§ **Your task**:
The whole listing, apart from its images, should be restated word for word.

[Opening Data segment section]

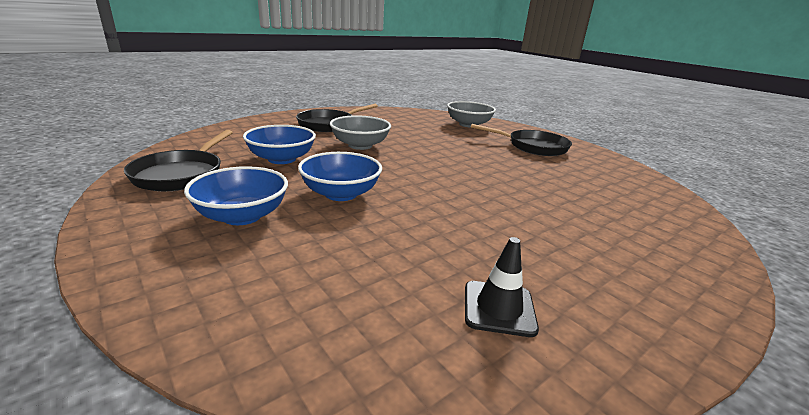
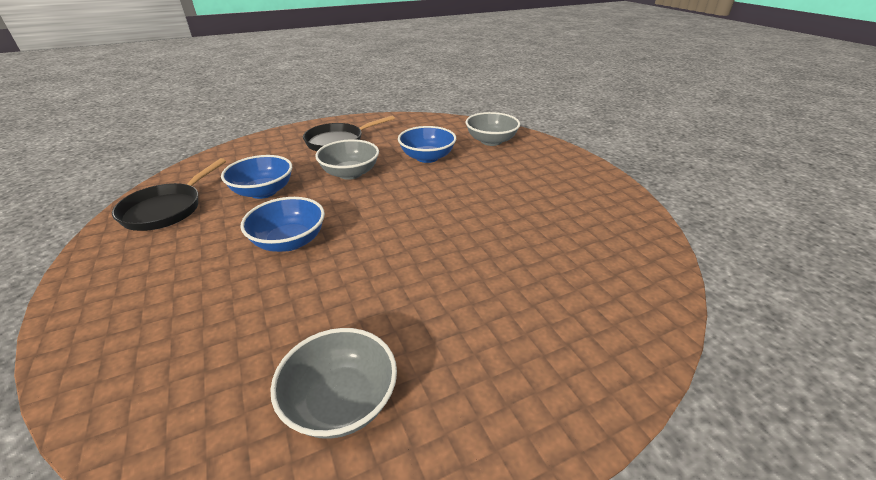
camera: 15 degrees right, 10 degrees up
(242, 216) = (188, 265): blue bowl -> blue bowl (427, 157)
(499, 308) = (341, 401): black traffic cone -> grey bowl
(533, 147) = (543, 178): black pan -> none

[Closing Data segment section]

§ **Task solution**:
camera: 15 degrees right, 10 degrees up
(242, 216) = (188, 265): blue bowl -> blue bowl (427, 157)
(499, 308) = (341, 401): black traffic cone -> grey bowl
(533, 147) = (543, 178): black pan -> none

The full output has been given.